§ SOURCE DATA:
━━━━━━━━━━━━━━━━━━━━━━━━━━━━━━
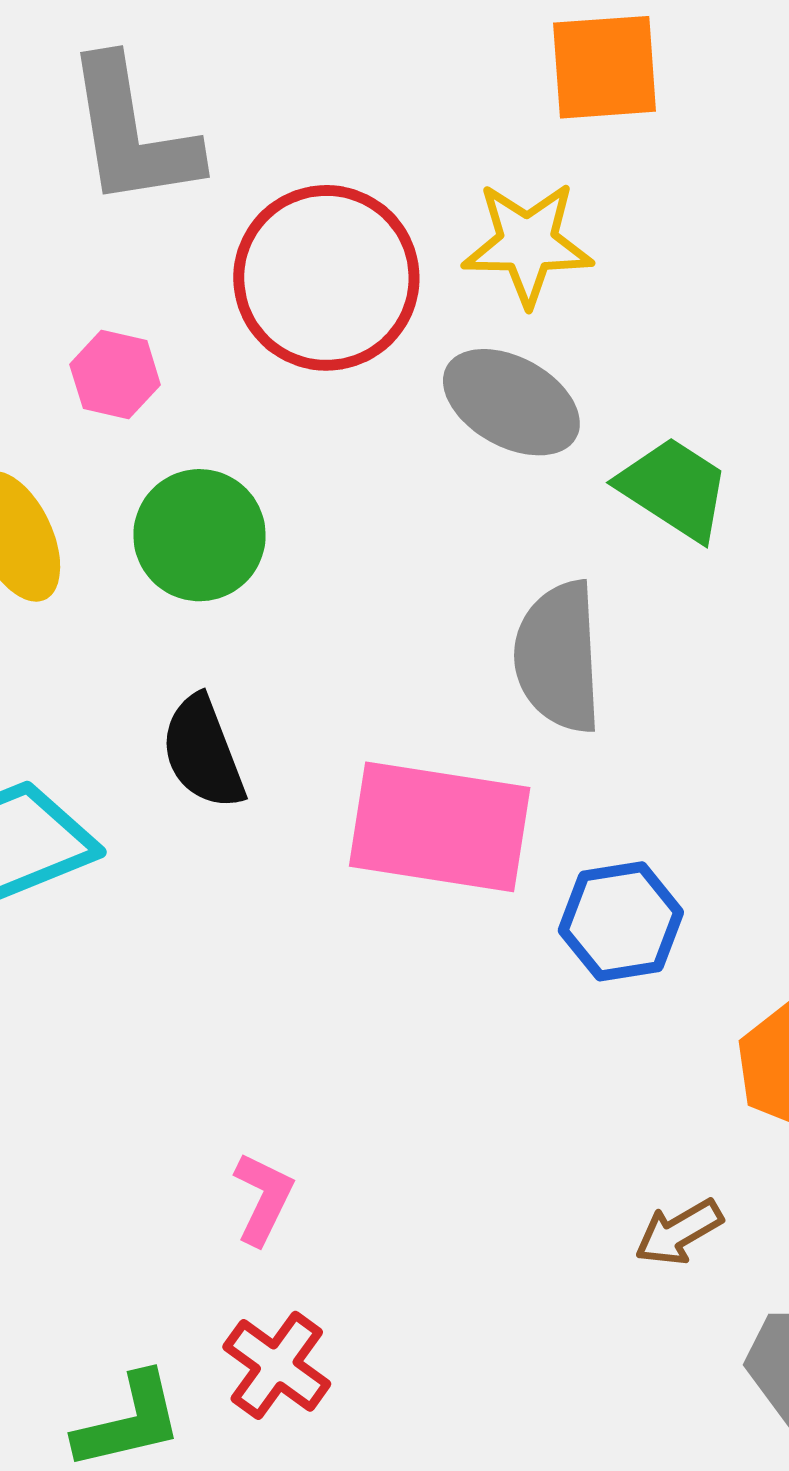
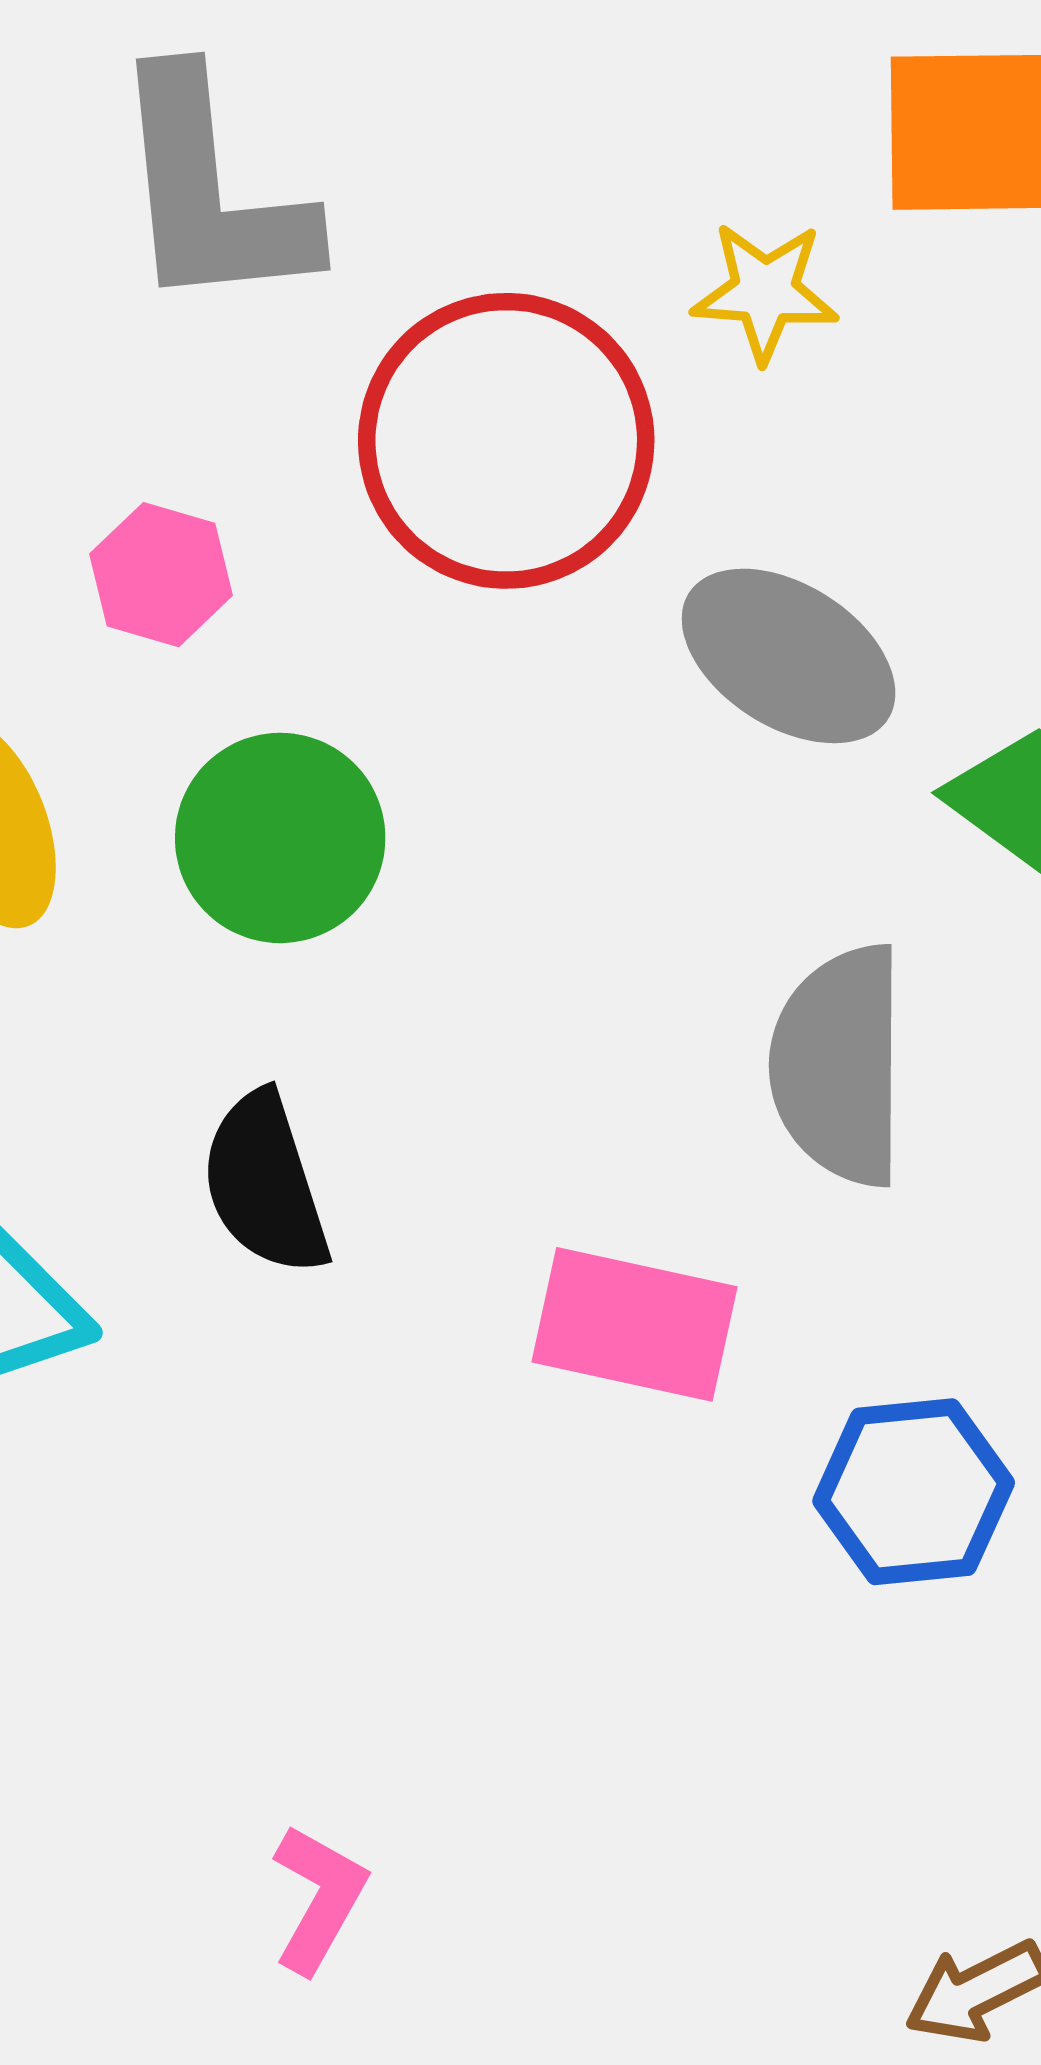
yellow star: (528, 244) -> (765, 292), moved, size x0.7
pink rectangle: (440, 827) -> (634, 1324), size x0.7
━━━━━━━━━━━━━━━━━━━━━━━━━━━━━━
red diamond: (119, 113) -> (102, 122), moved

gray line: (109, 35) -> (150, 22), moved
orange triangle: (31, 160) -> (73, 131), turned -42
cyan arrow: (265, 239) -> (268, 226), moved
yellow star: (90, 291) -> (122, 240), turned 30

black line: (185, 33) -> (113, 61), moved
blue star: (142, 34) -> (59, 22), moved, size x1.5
━━━━━━━━━━━━━━━━━━━━━━━━━━━━━━
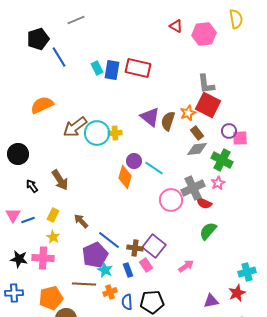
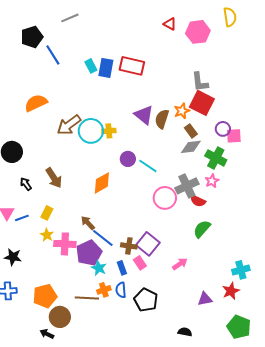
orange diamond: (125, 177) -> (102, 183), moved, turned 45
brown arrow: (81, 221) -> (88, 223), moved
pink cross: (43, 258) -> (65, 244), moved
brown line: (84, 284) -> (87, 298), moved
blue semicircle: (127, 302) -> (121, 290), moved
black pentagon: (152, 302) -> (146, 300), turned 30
━━━━━━━━━━━━━━━━━━━━━━━━━━━━━━
§ ACTIVITY: Above are records; repeat only the lines starting at the line with "yellow star: (528, 244)" and ending at the line with "pink rectangle: (440, 827)", exactly as they appear, both included.

§ COMPLETED EXERCISE:
yellow star: (528, 244) -> (765, 292), moved, size x0.7
pink rectangle: (440, 827) -> (634, 1324), size x0.7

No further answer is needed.